» **ABOUT THIS EXERCISE**: Keep only those lines of the records that include the string "switch".

Start of RECORDS FOR THE TASK

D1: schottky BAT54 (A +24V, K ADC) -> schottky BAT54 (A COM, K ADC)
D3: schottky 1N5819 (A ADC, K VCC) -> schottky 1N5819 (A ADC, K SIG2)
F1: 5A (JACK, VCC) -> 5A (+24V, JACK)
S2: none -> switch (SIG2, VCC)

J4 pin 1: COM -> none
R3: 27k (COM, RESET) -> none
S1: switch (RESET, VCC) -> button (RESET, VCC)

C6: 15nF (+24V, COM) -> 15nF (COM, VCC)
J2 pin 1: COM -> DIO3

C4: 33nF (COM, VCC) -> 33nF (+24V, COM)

End of RECORDS FOR THE TASK
Start of RECORDS FOR THE TASK

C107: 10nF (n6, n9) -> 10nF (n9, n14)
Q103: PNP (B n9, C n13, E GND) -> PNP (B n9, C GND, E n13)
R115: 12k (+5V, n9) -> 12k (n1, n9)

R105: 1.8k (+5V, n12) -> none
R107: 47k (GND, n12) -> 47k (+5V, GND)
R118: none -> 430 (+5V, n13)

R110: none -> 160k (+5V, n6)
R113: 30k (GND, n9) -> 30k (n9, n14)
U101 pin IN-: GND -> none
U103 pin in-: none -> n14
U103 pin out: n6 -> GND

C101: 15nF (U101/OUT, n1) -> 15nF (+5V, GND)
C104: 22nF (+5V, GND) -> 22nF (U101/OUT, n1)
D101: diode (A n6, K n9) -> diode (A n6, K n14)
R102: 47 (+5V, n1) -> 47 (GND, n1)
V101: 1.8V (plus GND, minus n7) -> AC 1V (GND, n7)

End of RECORDS FOR THE TASK
Start of RECORDS FOR THE TASK

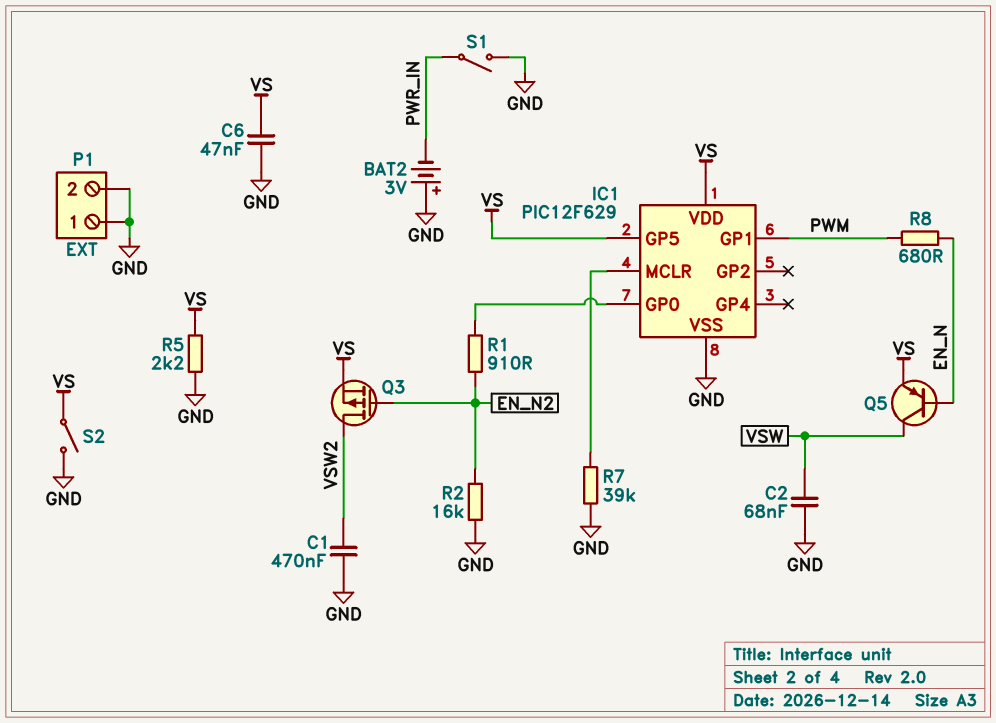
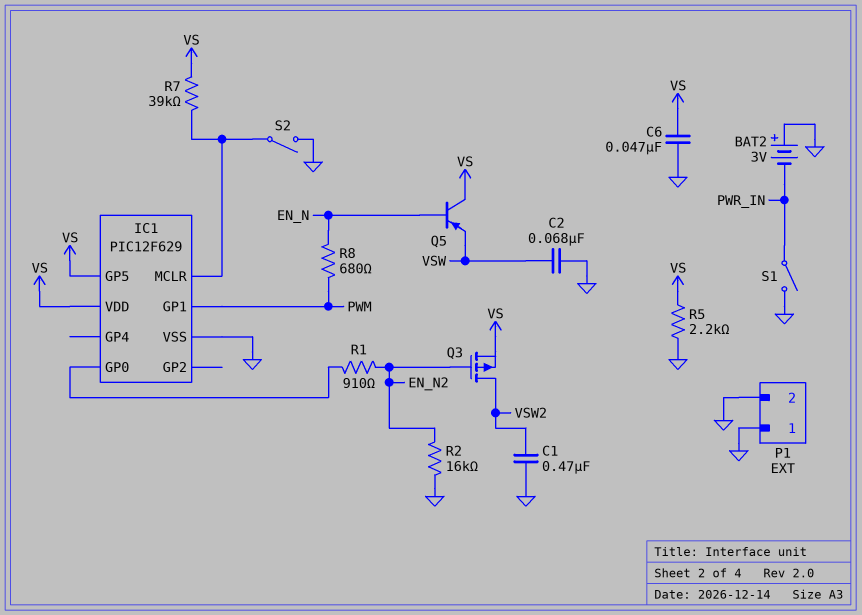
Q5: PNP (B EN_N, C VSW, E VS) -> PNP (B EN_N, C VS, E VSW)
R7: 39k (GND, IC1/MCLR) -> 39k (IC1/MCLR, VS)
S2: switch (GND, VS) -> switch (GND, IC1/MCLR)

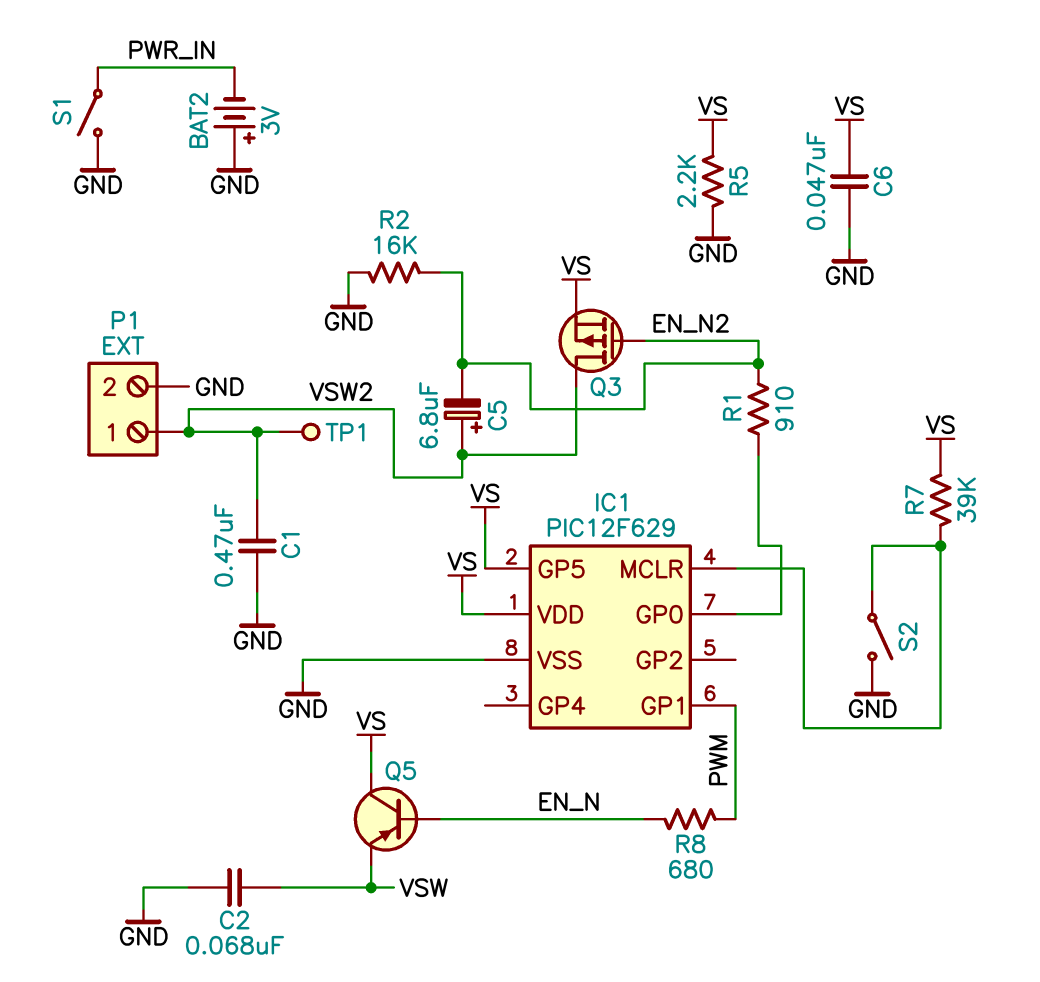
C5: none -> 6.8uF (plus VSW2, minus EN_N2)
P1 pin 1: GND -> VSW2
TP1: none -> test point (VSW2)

End of RECORDS FOR THE TASK

» **ANSWER BELOW**:
S2: none -> switch (SIG2, VCC)
S1: switch (RESET, VCC) -> button (RESET, VCC)
S2: switch (GND, VS) -> switch (GND, IC1/MCLR)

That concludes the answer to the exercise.